[Collected data]
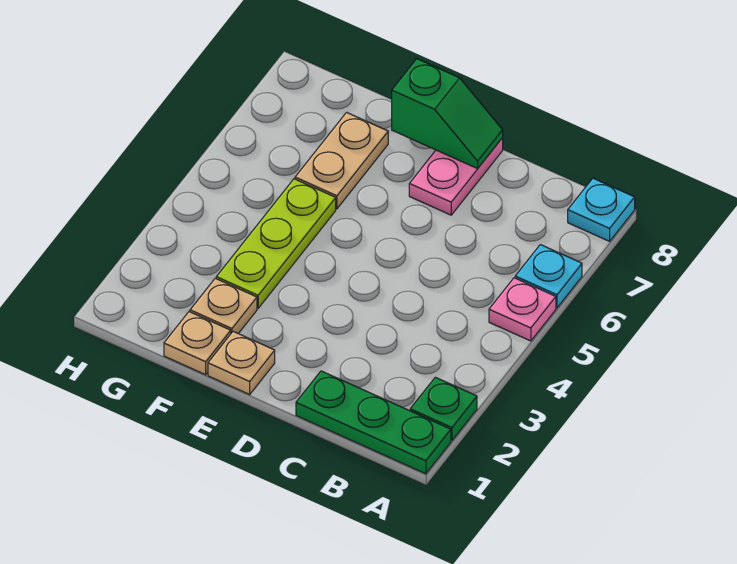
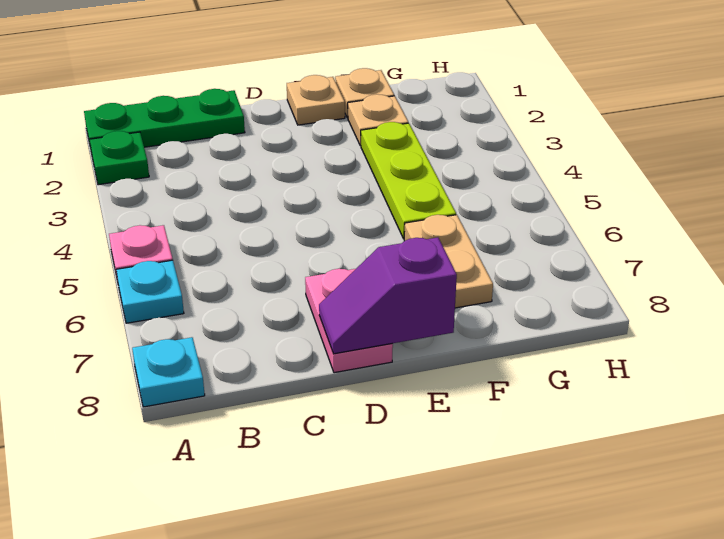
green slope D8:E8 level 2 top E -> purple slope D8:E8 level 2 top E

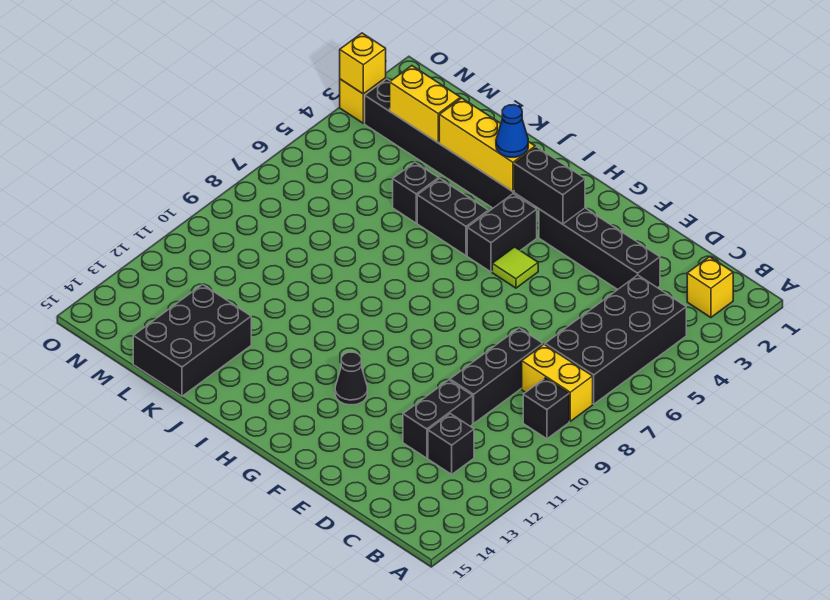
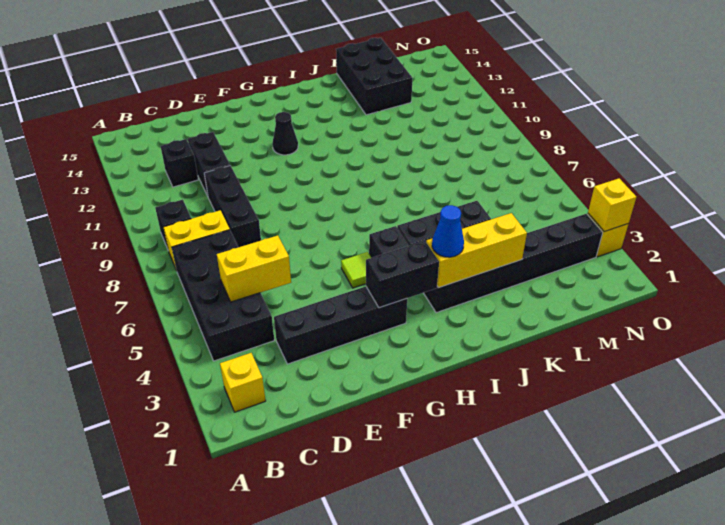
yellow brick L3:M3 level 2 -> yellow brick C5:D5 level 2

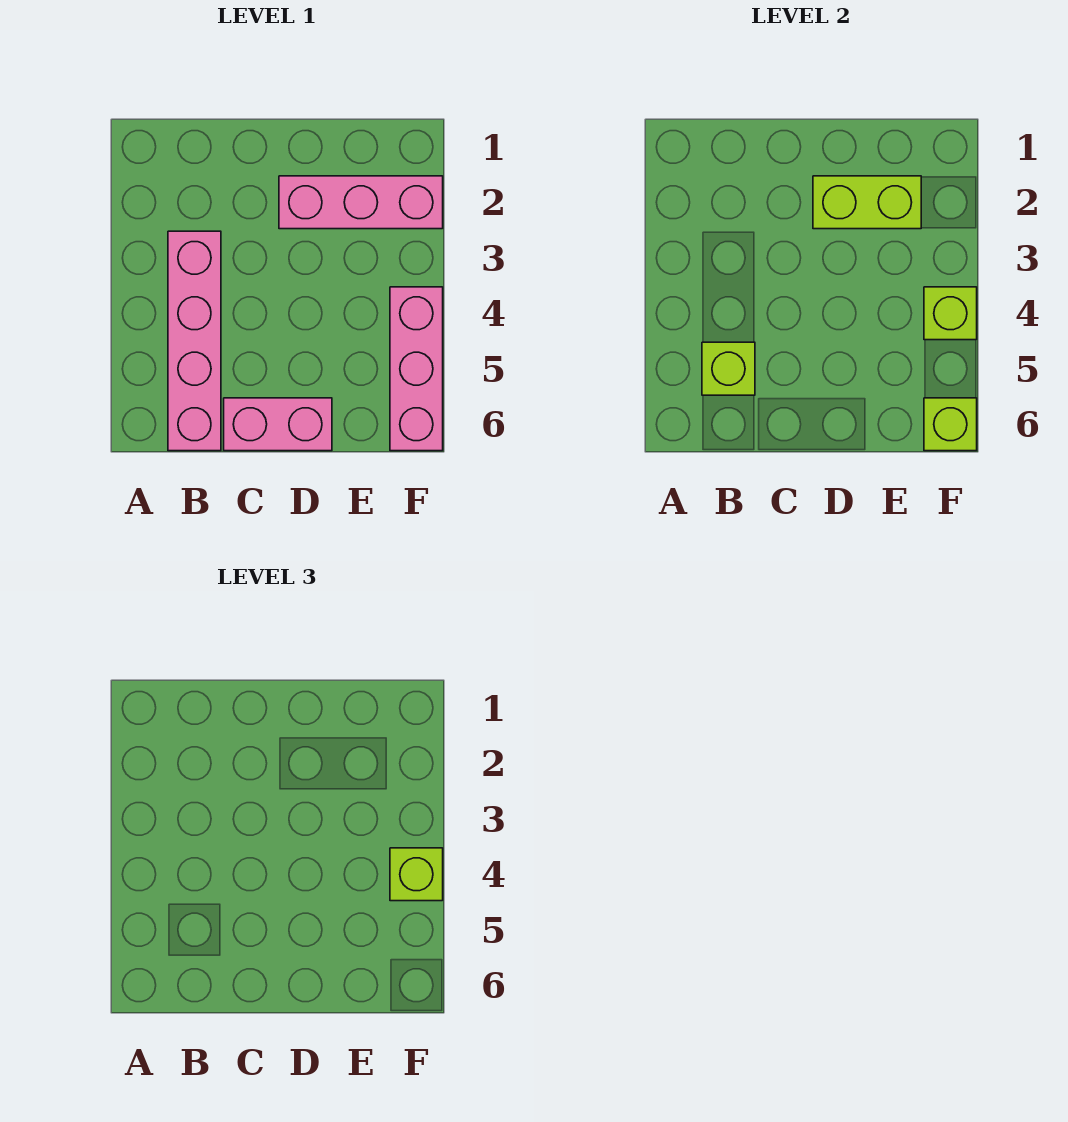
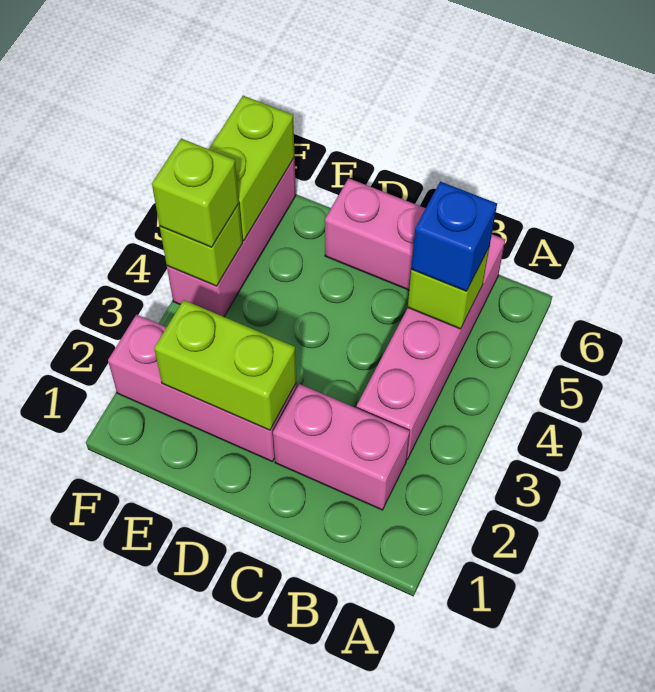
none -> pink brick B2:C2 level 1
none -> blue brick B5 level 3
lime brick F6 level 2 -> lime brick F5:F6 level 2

▶ _ACTIVITY_
A word-for-word retyping of every record is required, without the pictures.

▶ _RESULT FOR THIS EXERCISE_
green slope D8:E8 level 2 top E -> purple slope D8:E8 level 2 top E

yellow brick L3:M3 level 2 -> yellow brick C5:D5 level 2

none -> pink brick B2:C2 level 1
none -> blue brick B5 level 3
lime brick F6 level 2 -> lime brick F5:F6 level 2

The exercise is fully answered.